Source material Block Start
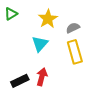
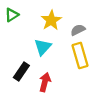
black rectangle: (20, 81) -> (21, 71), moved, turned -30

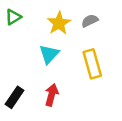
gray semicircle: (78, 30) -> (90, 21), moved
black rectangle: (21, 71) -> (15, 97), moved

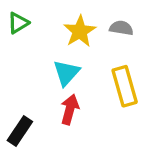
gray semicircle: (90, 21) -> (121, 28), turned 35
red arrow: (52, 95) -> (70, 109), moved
Source material Block End
Source material Block Start
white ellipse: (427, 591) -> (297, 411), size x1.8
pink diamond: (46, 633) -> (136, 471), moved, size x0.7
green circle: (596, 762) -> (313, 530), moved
Source material Block End
- _Your objective_
Go through the records above, find every line with the word "rectangle", and list those lines.

- _Exercise solution_
black rectangle: (20, 81) -> (21, 71), moved, turned -30
black rectangle: (21, 71) -> (15, 97), moved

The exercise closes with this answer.